REQUIRED ACTION
Without including any images, output the listing below exactly.

RECORD EXCERPTS
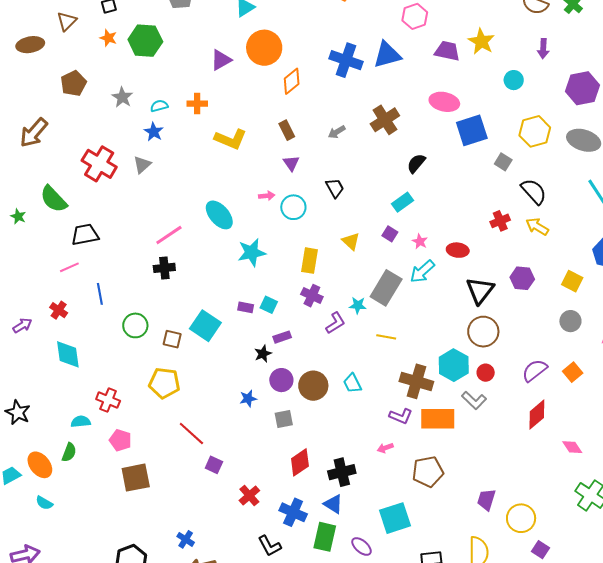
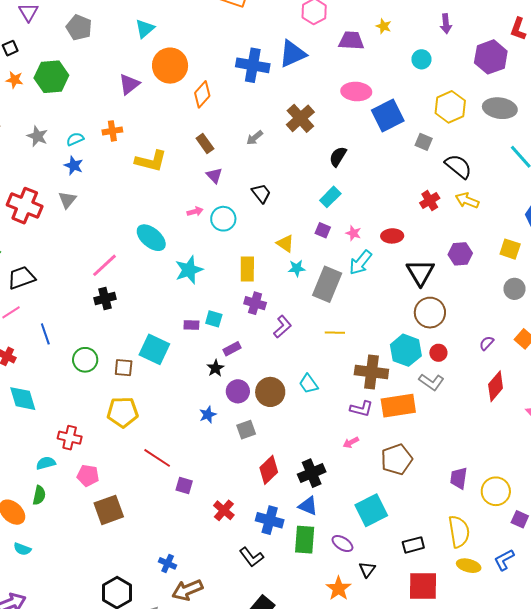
yellow star: (481, 41) -> (384, 26), size x0.6
cyan star: (358, 305) -> (297, 268), moved
purple semicircle: (535, 370) -> (487, 343), size x0.6

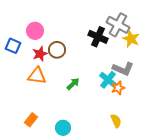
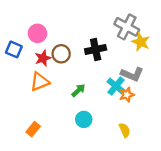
black cross: (98, 37) -> (96, 49), moved, turned -36
orange triangle: (37, 76) -> (40, 82), turned -30
cyan circle: (63, 128) -> (84, 119), moved

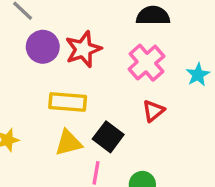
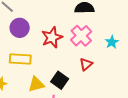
red star: (83, 49) -> (52, 37), moved
yellow rectangle: (68, 102) -> (20, 59), moved

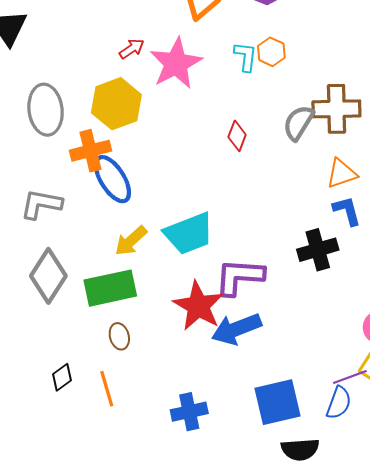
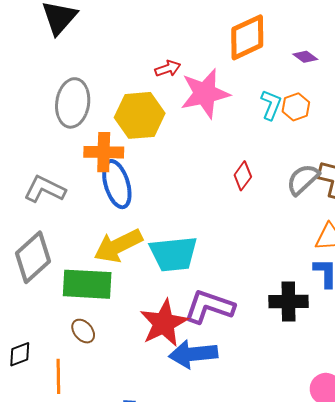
yellow arrow: (131, 241) -> (118, 246), size x1.4
brown ellipse: (119, 336) -> (83, 331), turned -40

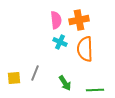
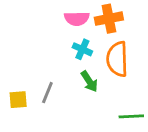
pink semicircle: (56, 20) -> (77, 19), turned 96
green arrow: (65, 83) -> (89, 81), moved

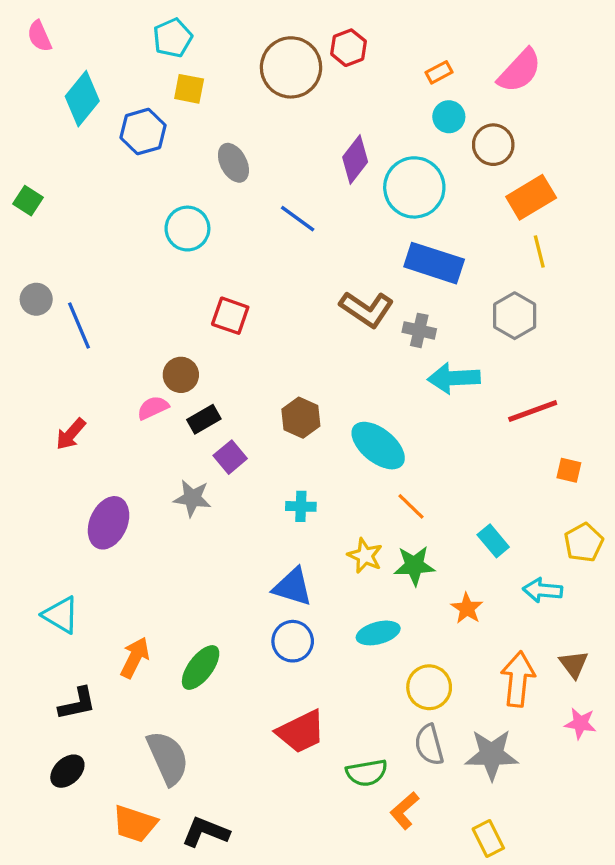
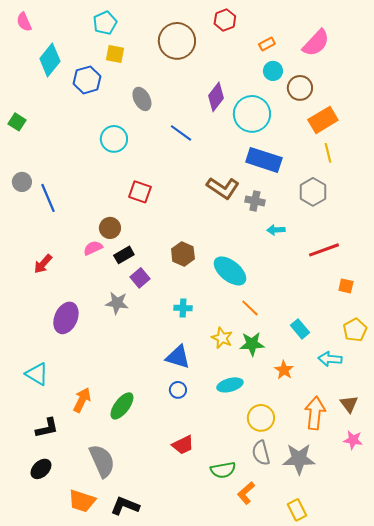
red hexagon: (349, 48) -> (225, 20), moved
cyan arrow: (454, 378) -> (276, 230), size x0.6
blue circle: (293, 641) -> (178, 390), size x0.7
red trapezoid: (301, 732) -> (183, 445), size x0.7

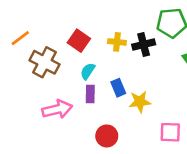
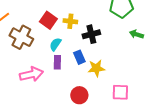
yellow cross: (117, 42) -> (70, 21), moved
black cross: (144, 44) -> (91, 34), moved
red circle: (107, 136) -> (79, 95), moved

SOLUTION BELOW
yellow star: (481, 41) -> (384, 26), size x0.6
cyan star: (358, 305) -> (297, 268), moved
purple semicircle: (535, 370) -> (487, 343), size x0.6

black cross: (98, 37) -> (96, 49), moved, turned -36
orange triangle: (37, 76) -> (40, 82), turned -30
cyan circle: (63, 128) -> (84, 119), moved

red star: (83, 49) -> (52, 37), moved
yellow rectangle: (68, 102) -> (20, 59), moved

yellow arrow: (131, 241) -> (118, 246), size x1.4
brown ellipse: (119, 336) -> (83, 331), turned -40

pink semicircle: (56, 20) -> (77, 19), turned 96
green arrow: (65, 83) -> (89, 81), moved

red hexagon: (349, 48) -> (225, 20), moved
cyan arrow: (454, 378) -> (276, 230), size x0.6
blue circle: (293, 641) -> (178, 390), size x0.7
red trapezoid: (301, 732) -> (183, 445), size x0.7

yellow cross: (117, 42) -> (70, 21), moved
black cross: (144, 44) -> (91, 34), moved
red circle: (107, 136) -> (79, 95), moved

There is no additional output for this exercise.